▶ _Required action_:
Where does the string "triangle" occur in the entries below? Copy every line where it does.

[Dataset records]
-=-=-=-=-
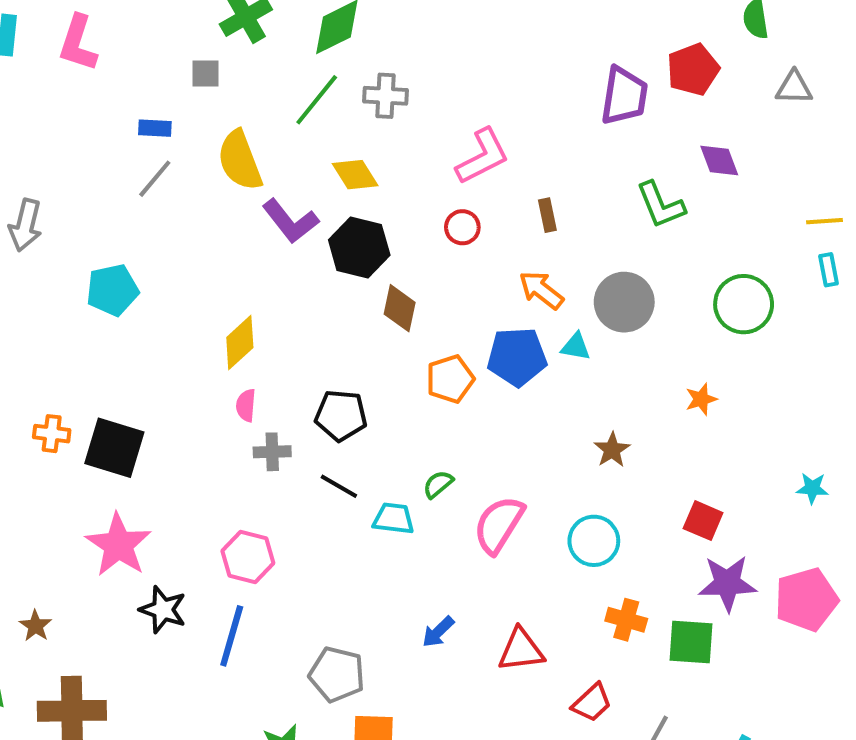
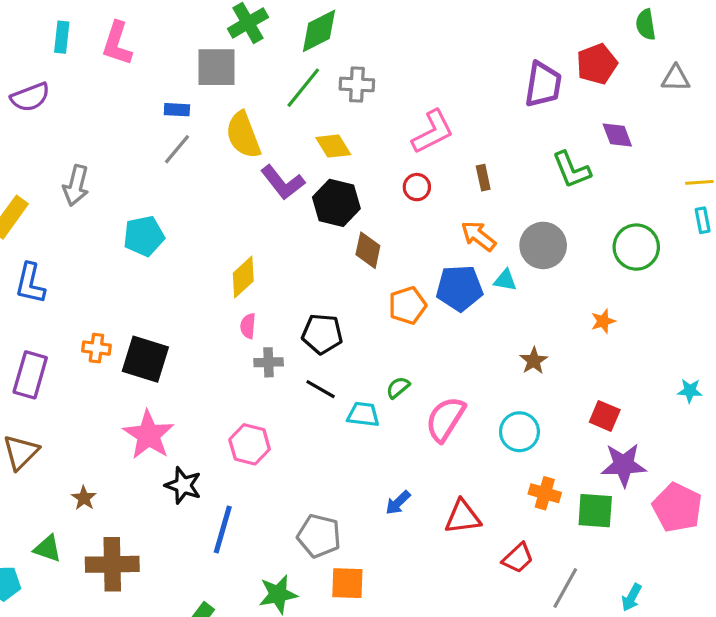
gray square: (205, 73) -> (216, 67), size x1.8
pink pentagon: (806, 600) -> (677, 507), moved, turned -30
blue line: (232, 636) -> (223, 530), moved

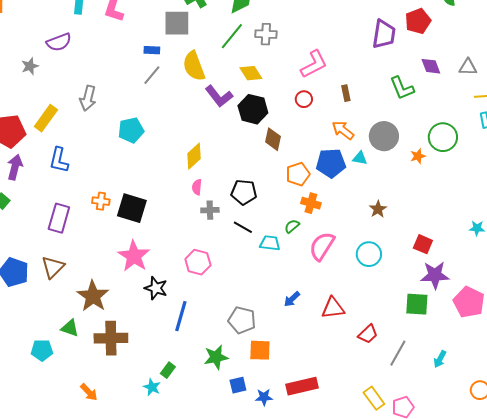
gray triangle: (676, 78) -> (468, 67), moved
orange star: (603, 321) -> (418, 156), moved
orange cross: (545, 493) -> (311, 203), moved
brown star: (84, 498) -> (93, 296), size x2.0

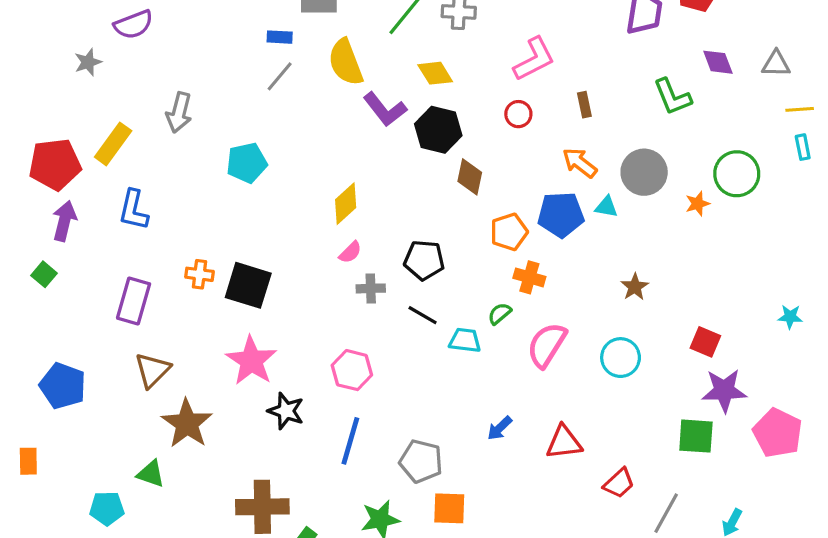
pink semicircle: (197, 187) -> (350, 252), turned -140
brown triangle: (53, 267) -> (152, 370), moved
blue line: (181, 316) -> (350, 441), moved
brown cross: (111, 338) -> (262, 507), moved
-=-=-=-=-
▶ _Written answer_:
gray triangle: (676, 78) -> (468, 67), moved
brown triangle: (53, 267) -> (152, 370), moved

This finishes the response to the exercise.